** REQUIREMENT **
Leave no picture in, and give every entry again exactly.

Source data
##########

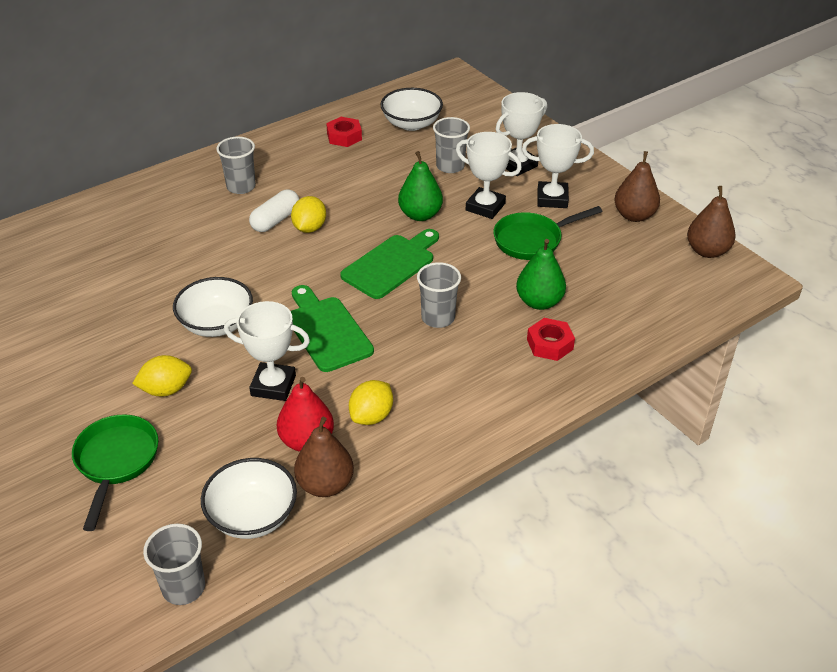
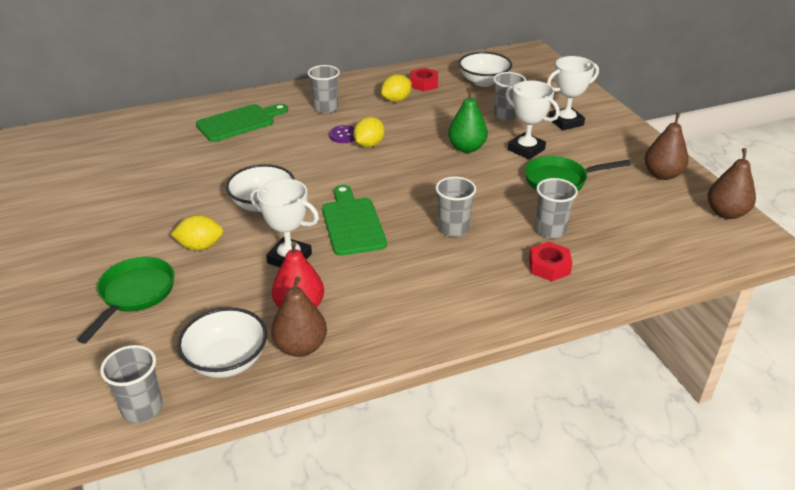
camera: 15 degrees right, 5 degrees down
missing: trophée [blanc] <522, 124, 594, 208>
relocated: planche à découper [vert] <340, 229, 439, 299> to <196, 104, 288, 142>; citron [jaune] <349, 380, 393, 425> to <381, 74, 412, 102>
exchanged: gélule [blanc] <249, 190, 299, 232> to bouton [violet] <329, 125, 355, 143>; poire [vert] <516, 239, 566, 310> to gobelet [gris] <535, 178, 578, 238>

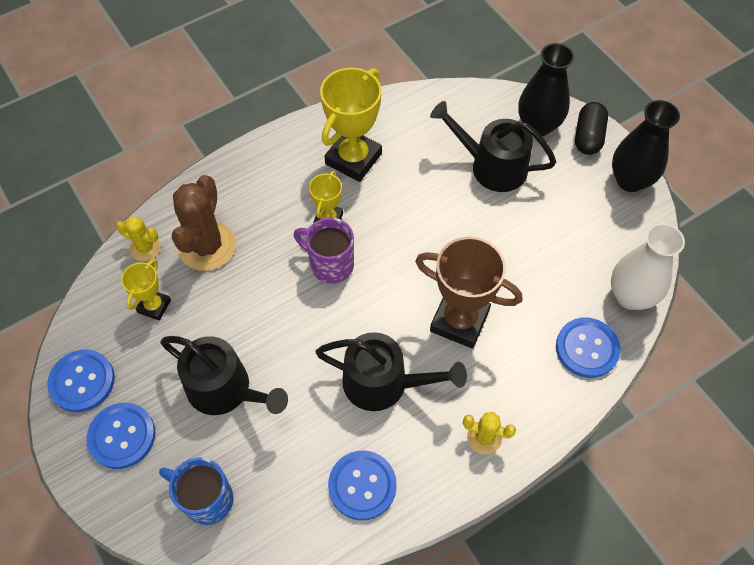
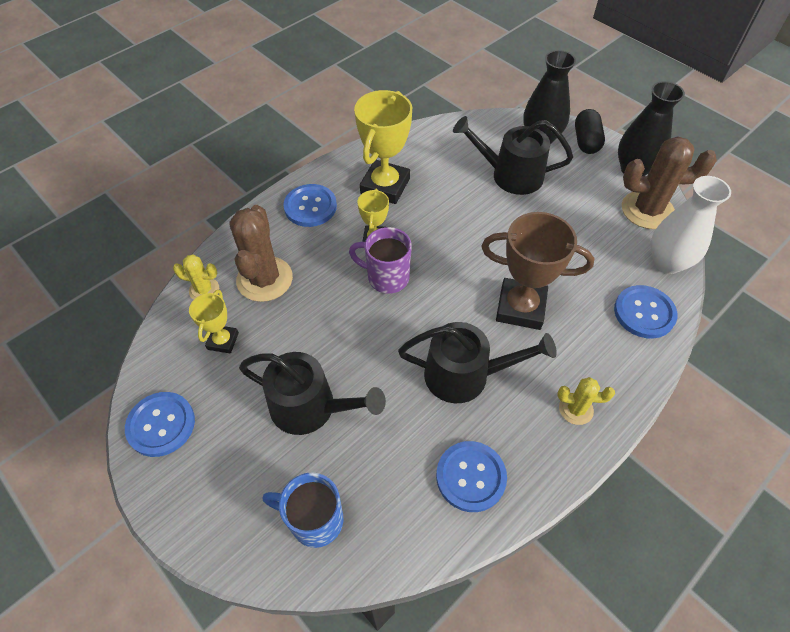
camera: 10 degrees left, 5 degrees down
appeared: cactus [marron] <622, 136, 717, 229>
relocated: bouton [bleu] <86, 403, 155, 469> to <283, 184, 337, 227>

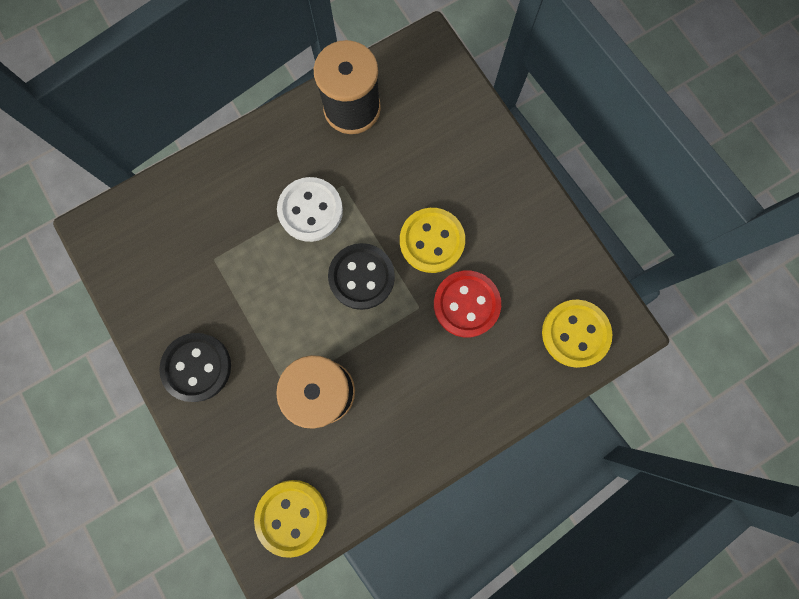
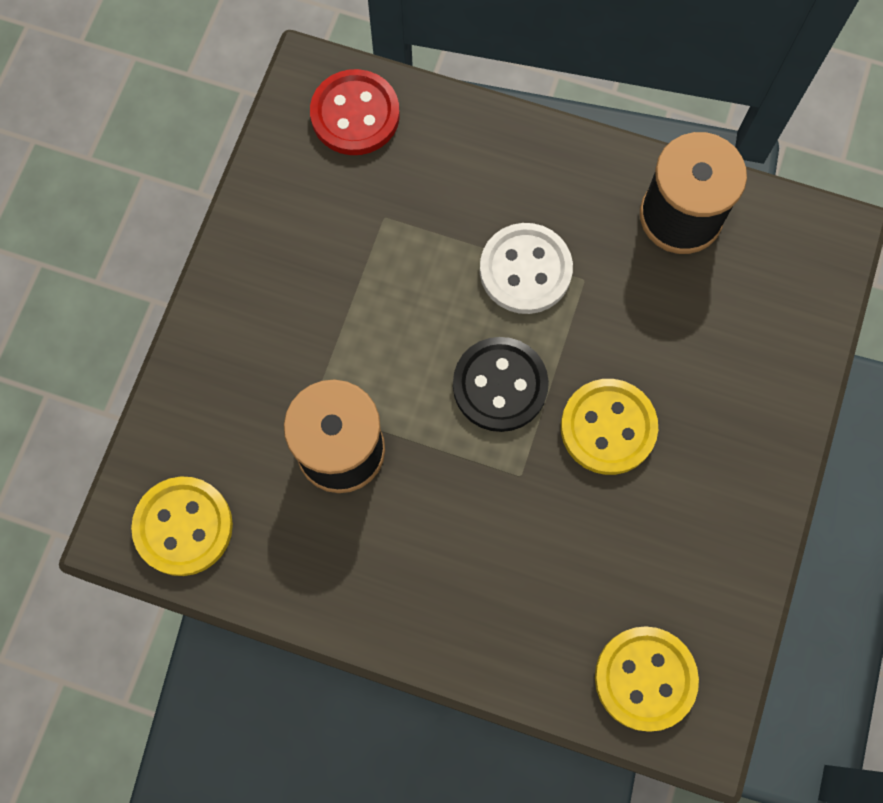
camera: 50 degrees right, 5 degrees down
missing: bouton [noir] <159, 333, 231, 402>
relocated: bouton [rouge] <434, 270, 501, 338> to <310, 69, 400, 155>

##########

** FINAL ANSWER **
camera: 15 degrees right, 5 degrees down
missing: trophée [blanc] <522, 124, 594, 208>
relocated: planche à découper [vert] <340, 229, 439, 299> to <196, 104, 288, 142>; citron [jaune] <349, 380, 393, 425> to <381, 74, 412, 102>
exchanged: gélule [blanc] <249, 190, 299, 232> to bouton [violet] <329, 125, 355, 143>; poire [vert] <516, 239, 566, 310> to gobelet [gris] <535, 178, 578, 238>

camera: 10 degrees left, 5 degrees down
appeared: cactus [marron] <622, 136, 717, 229>
relocated: bouton [bleu] <86, 403, 155, 469> to <283, 184, 337, 227>

camera: 50 degrees right, 5 degrees down
missing: bouton [noir] <159, 333, 231, 402>
relocated: bouton [rouge] <434, 270, 501, 338> to <310, 69, 400, 155>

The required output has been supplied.